> _Goal_:
Rewrite every one of the lines below, requests included, and increase each coordinate number in the answers by 4. Omit the pictures from your answer.

(Item-finding records)
◆ ◆ ◆ ◆

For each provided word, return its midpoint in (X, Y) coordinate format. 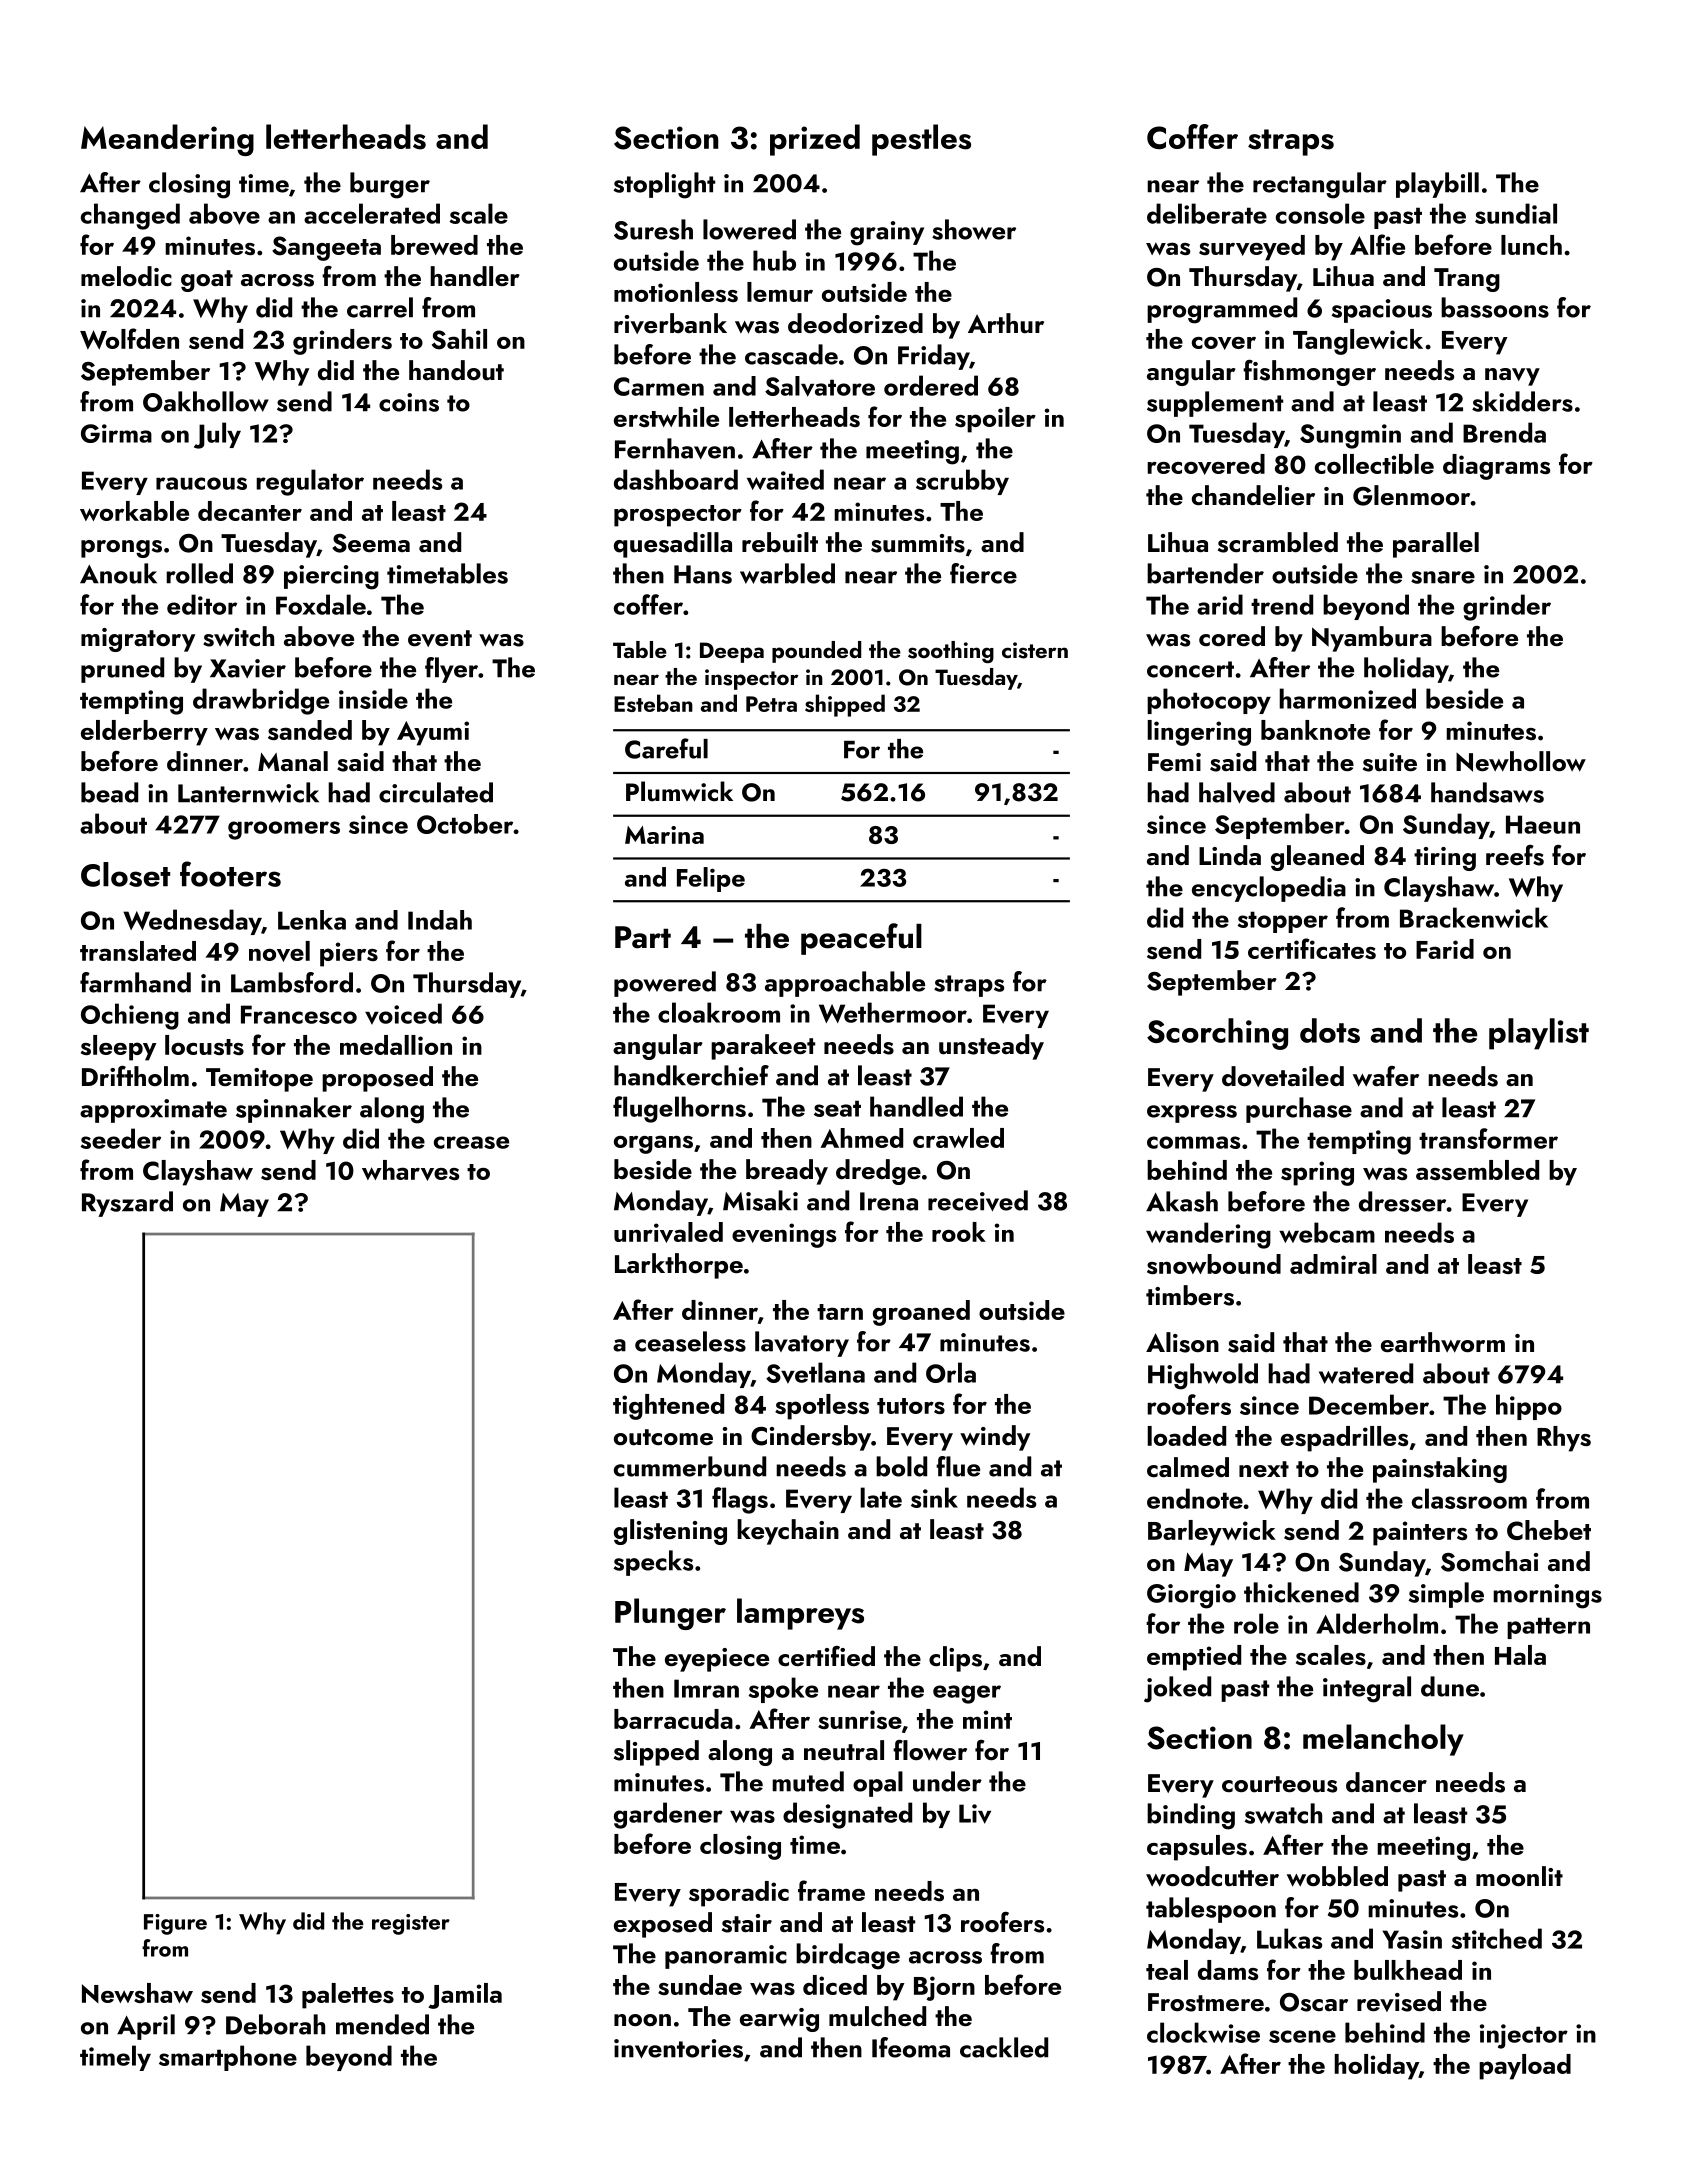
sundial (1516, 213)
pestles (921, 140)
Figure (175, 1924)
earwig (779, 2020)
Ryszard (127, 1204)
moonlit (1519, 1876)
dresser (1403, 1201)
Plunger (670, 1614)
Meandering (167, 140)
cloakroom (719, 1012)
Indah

◆ ◆ ◆ ◆

> _Answer to the problem_:
For each provided word, return its midpoint in (X, Y) coordinate format. 
sundial (1520, 217)
pestles (925, 144)
Figure (179, 1928)
earwig (783, 2024)
Ryszard (131, 1208)
moonlit (1523, 1880)
dresser (1407, 1205)
Plunger (674, 1618)
Meandering (171, 144)
cloakroom (723, 1016)
Indah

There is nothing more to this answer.